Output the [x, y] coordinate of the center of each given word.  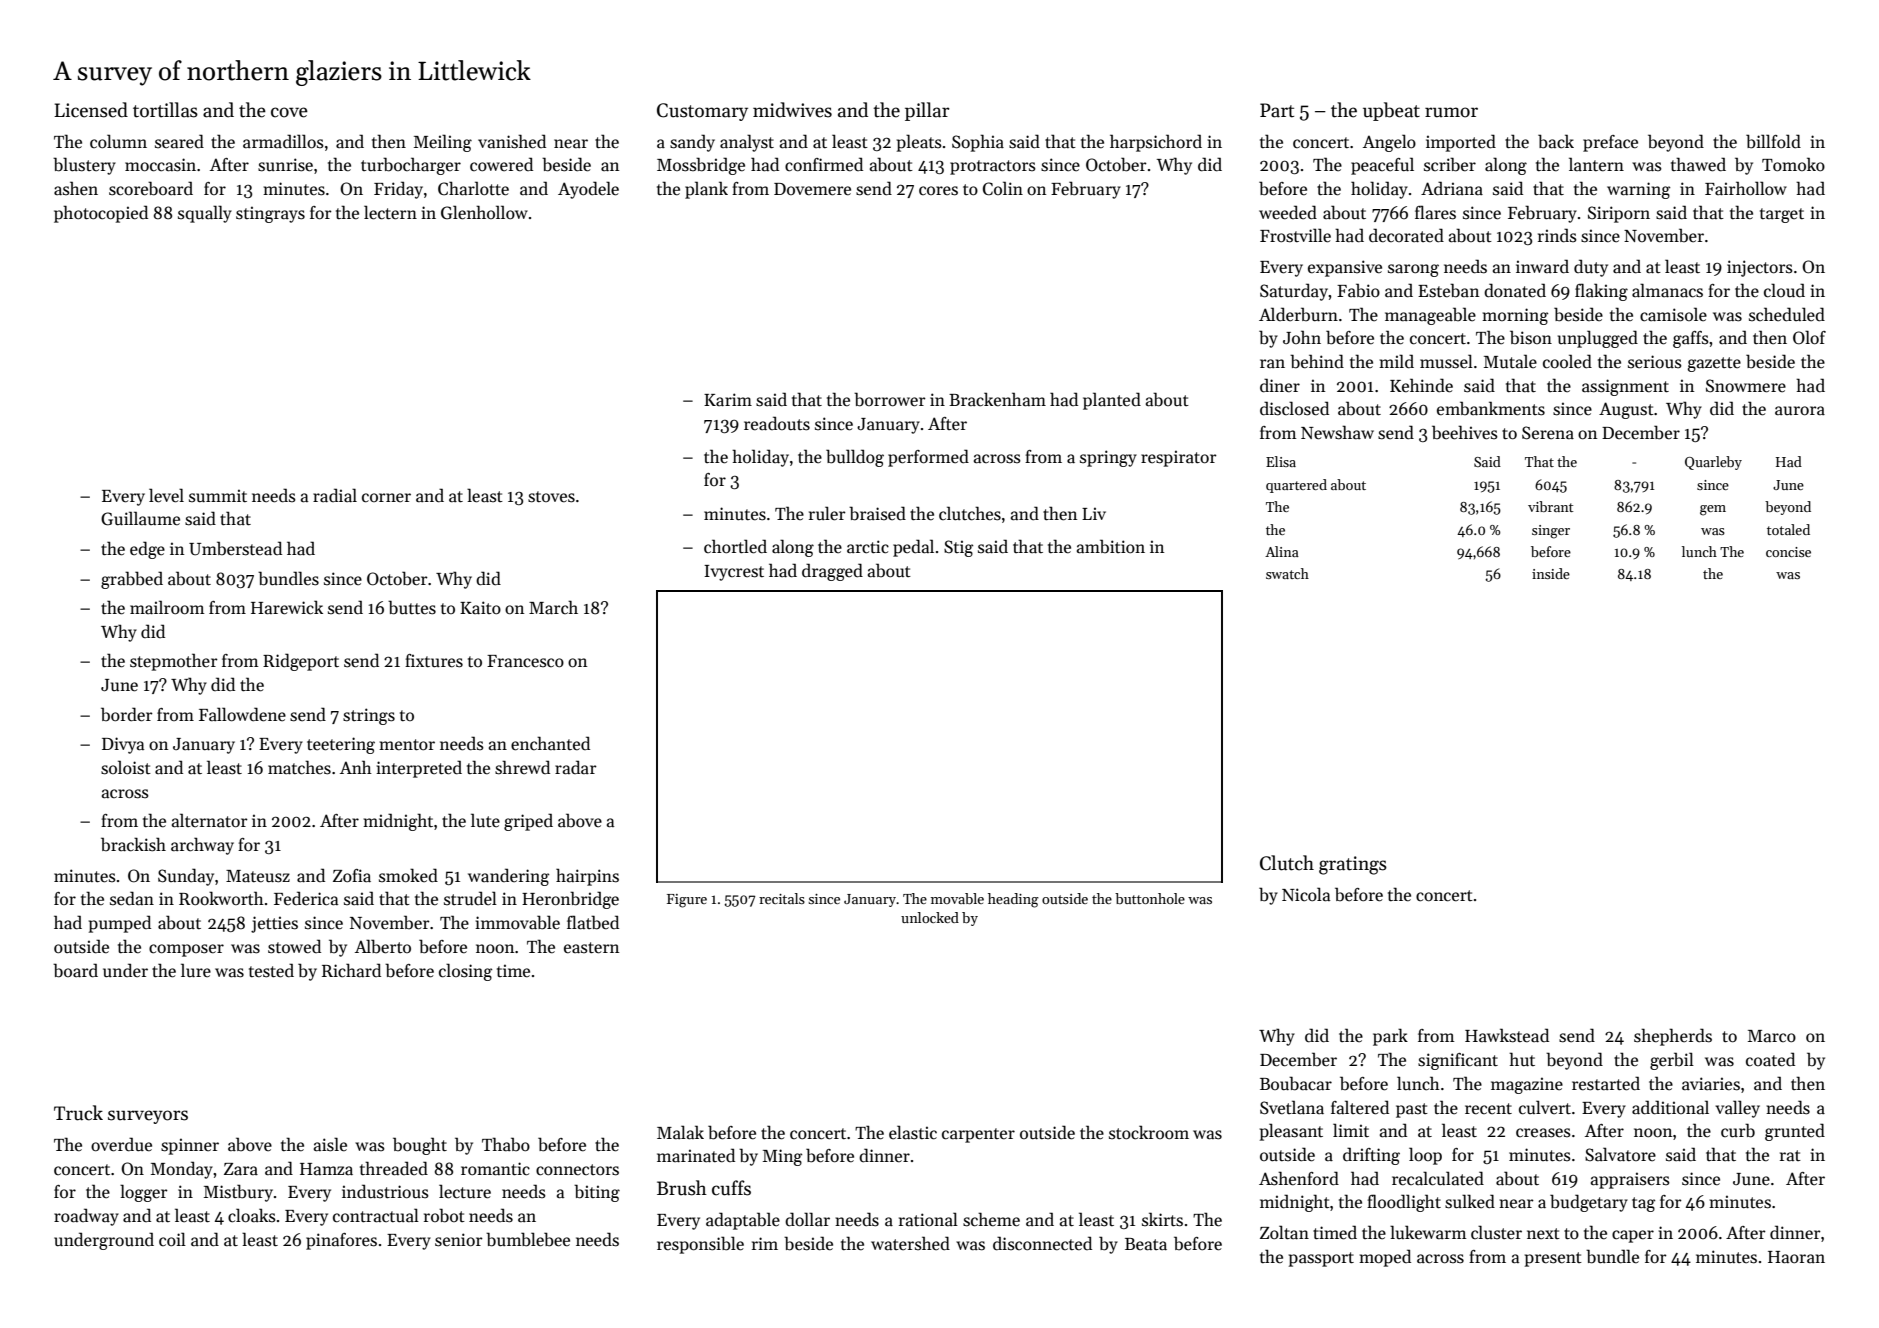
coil [172, 1239]
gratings [1353, 865]
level [166, 495]
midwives [792, 110]
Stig [958, 548]
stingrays [270, 214]
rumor [1451, 112]
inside [1551, 573]
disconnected [1042, 1243]
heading [1013, 900]
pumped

###

Write the lines of the items above as a JSON array of strings, one string per line, with blank lines omitted. Leave the picture out.

[
  "Output the [x, y] coordinate of the center of each given word.  ",
  "coil [172, 1239]",
  "gratings [1353, 865]",
  "level [166, 495]",
  "midwives [792, 110]",
  "Stig [958, 548]",
  "stingrays [270, 214]",
  "rumor [1451, 112]",
  "inside [1551, 573]",
  "disconnected [1042, 1243]",
  "heading [1013, 900]",
  "pumped"
]